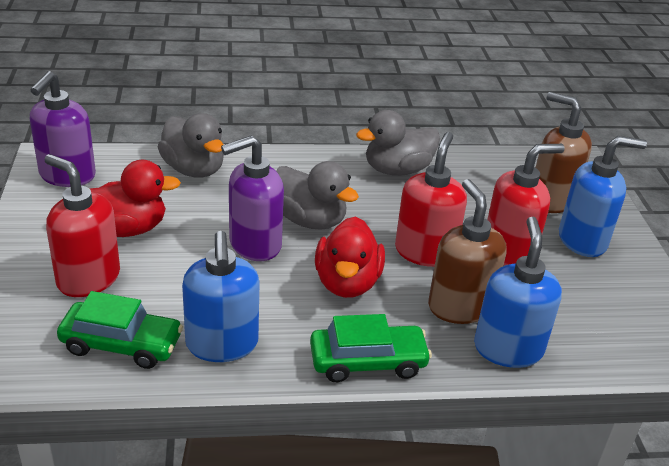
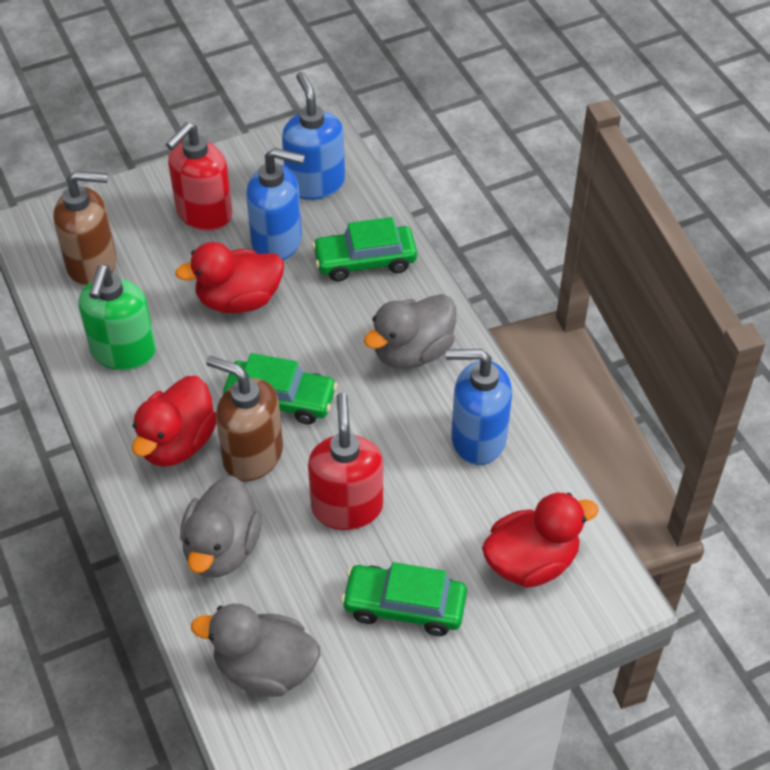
green car: 2 -> 3
green soap dispenser: 0 -> 1
purple soap dispenser: 2 -> 0
red duck: 2 -> 3
red soap dispenser: 3 -> 2

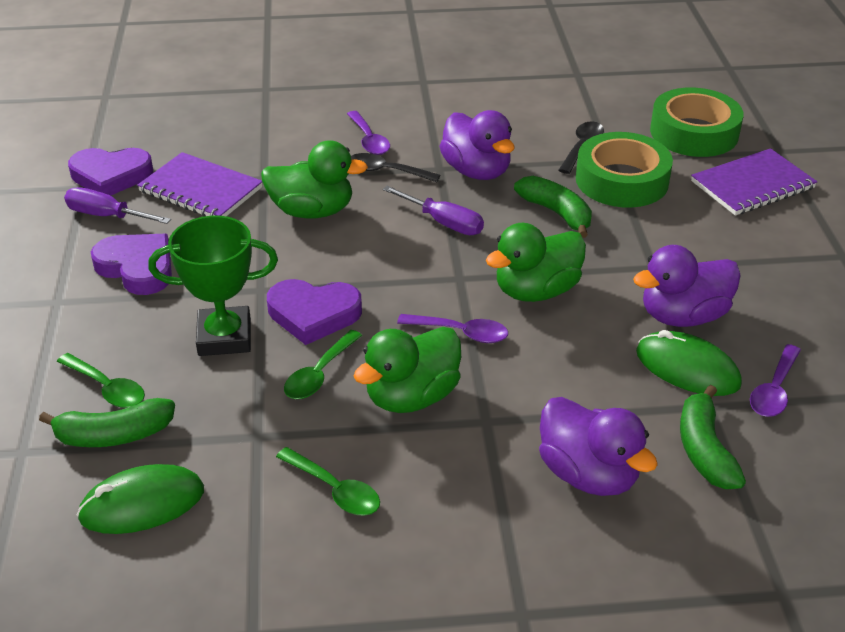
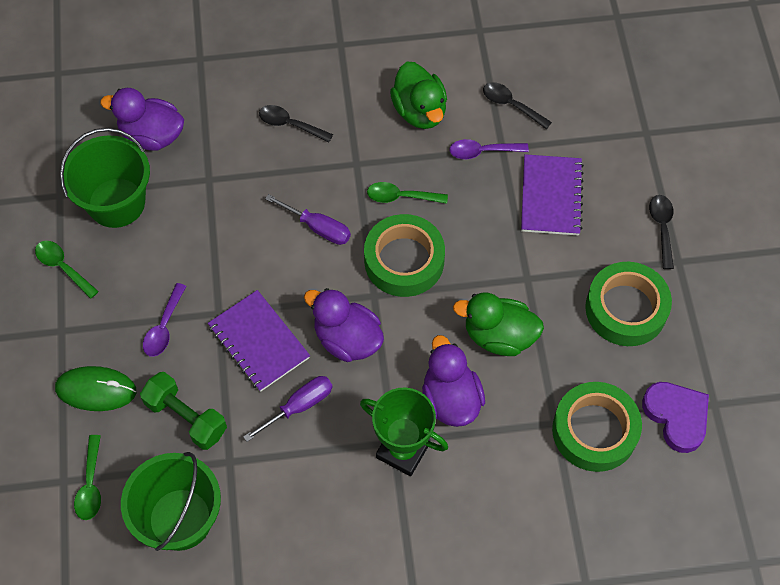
black spoon: 2 -> 3
green banana: 3 -> 0
green bucket: 0 -> 2
green duck: 3 -> 2
green dumbbell: 0 -> 1
green mouse: 2 -> 1
green tape: 2 -> 3
purple heart: 3 -> 1
purple spoon: 3 -> 2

**EXERCISE:** Set down only the lines running from the line with "green bucket: 0 -> 2" to the end of the entries above, both included, exactly as they stand.

**YOUR RESPONSE:**
green bucket: 0 -> 2
green duck: 3 -> 2
green dumbbell: 0 -> 1
green mouse: 2 -> 1
green tape: 2 -> 3
purple heart: 3 -> 1
purple spoon: 3 -> 2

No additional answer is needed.